====== Provided entries ======
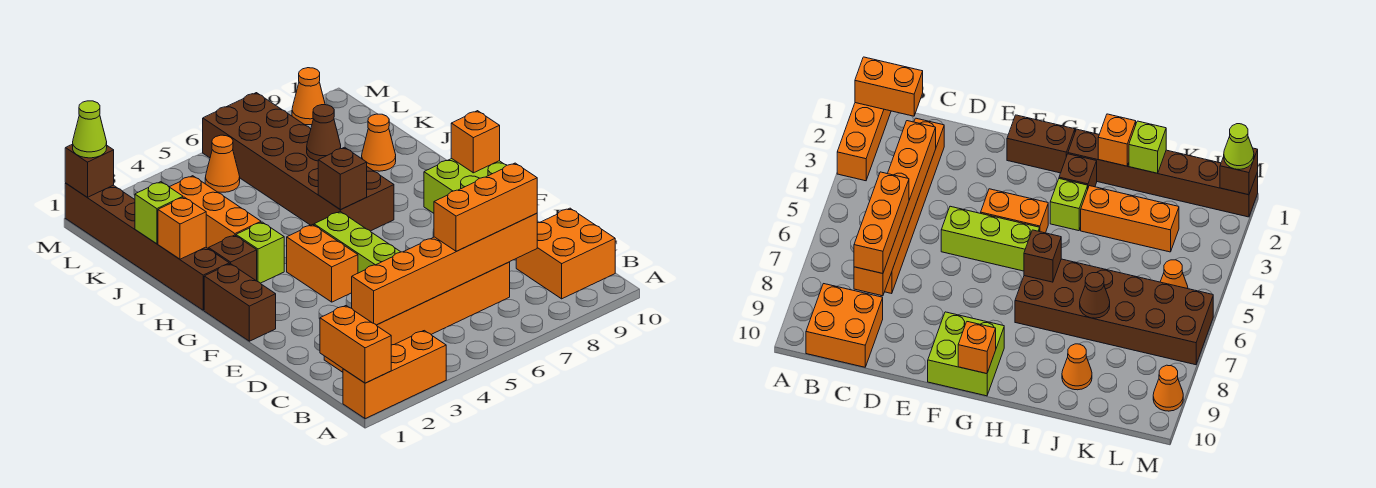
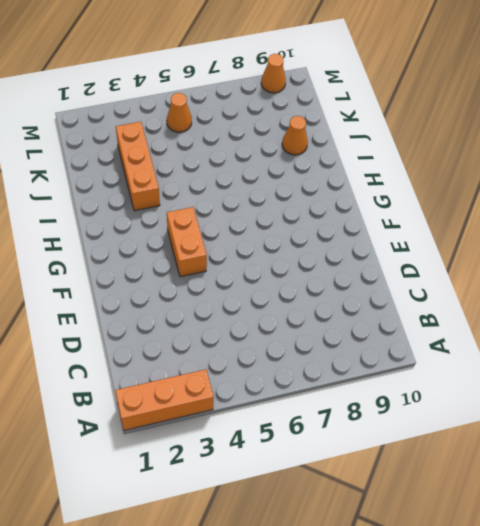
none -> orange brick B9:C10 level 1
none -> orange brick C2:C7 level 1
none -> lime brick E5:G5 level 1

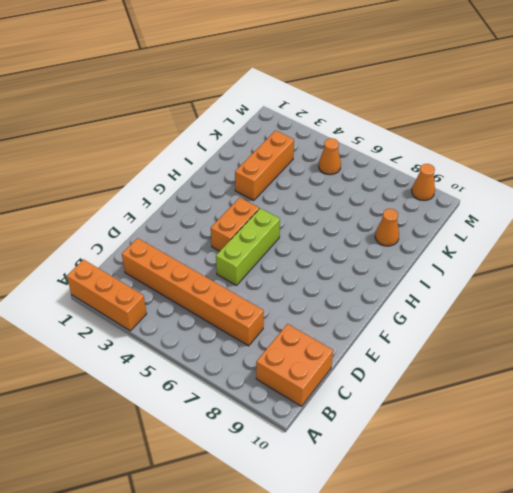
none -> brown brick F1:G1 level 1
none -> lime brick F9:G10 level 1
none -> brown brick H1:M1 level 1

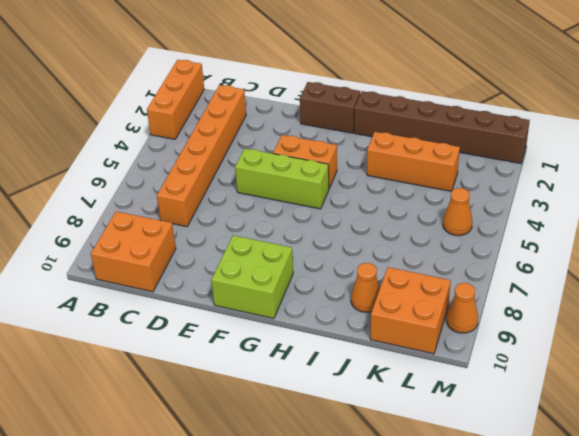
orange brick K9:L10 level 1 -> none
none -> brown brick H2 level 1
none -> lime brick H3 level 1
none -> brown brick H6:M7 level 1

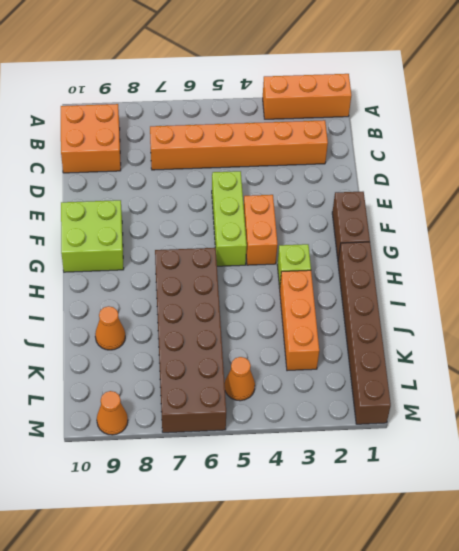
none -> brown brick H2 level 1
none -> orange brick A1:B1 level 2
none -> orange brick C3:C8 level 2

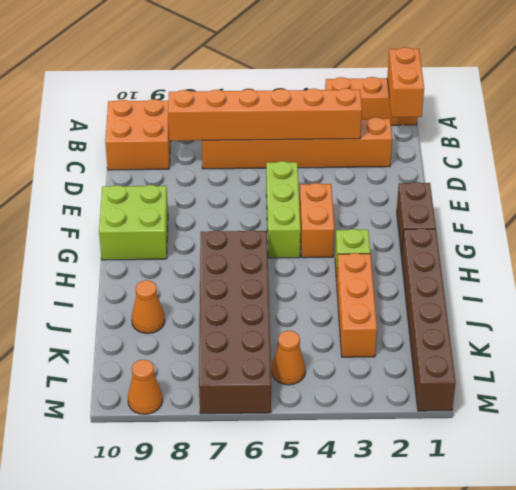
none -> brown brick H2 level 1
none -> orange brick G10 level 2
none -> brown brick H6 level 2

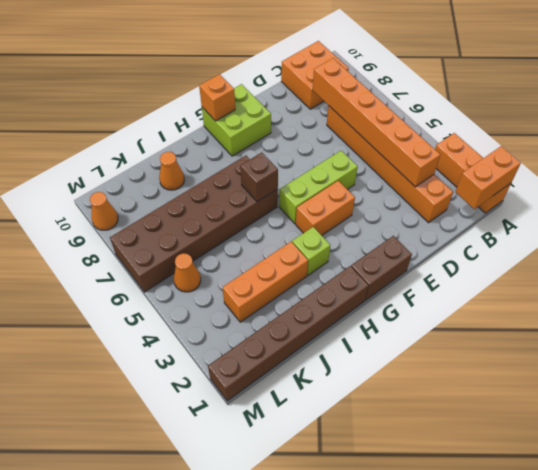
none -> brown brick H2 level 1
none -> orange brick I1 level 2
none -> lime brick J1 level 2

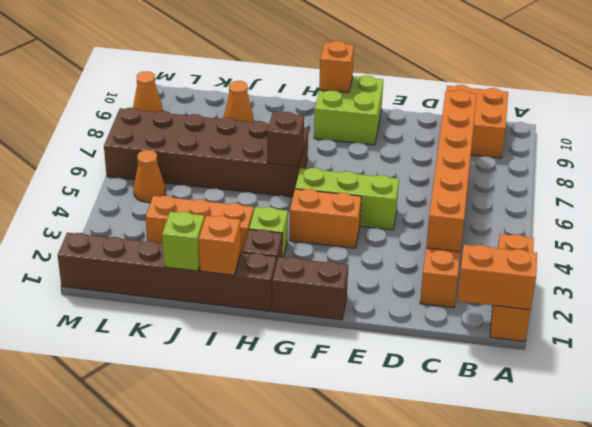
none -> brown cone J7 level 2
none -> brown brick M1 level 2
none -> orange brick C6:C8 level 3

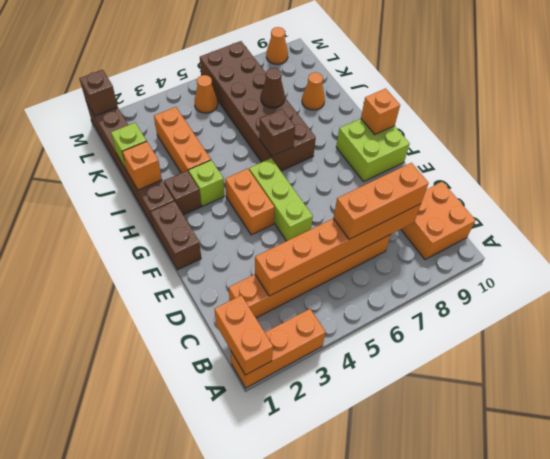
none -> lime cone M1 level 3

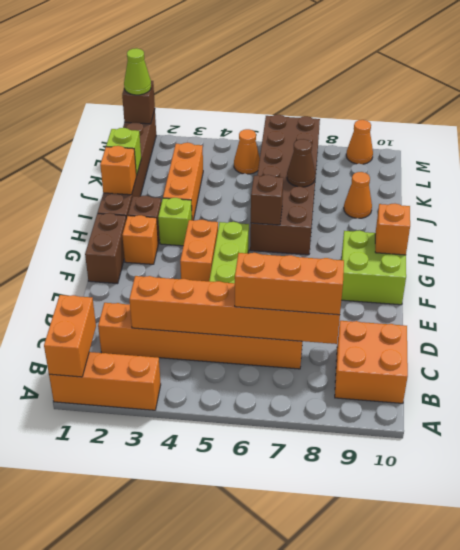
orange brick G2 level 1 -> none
======
■ What needs to be done ■
In the entries above, identify every line with the string "cone".

■ Expected output ■
none -> brown cone J7 level 2
none -> lime cone M1 level 3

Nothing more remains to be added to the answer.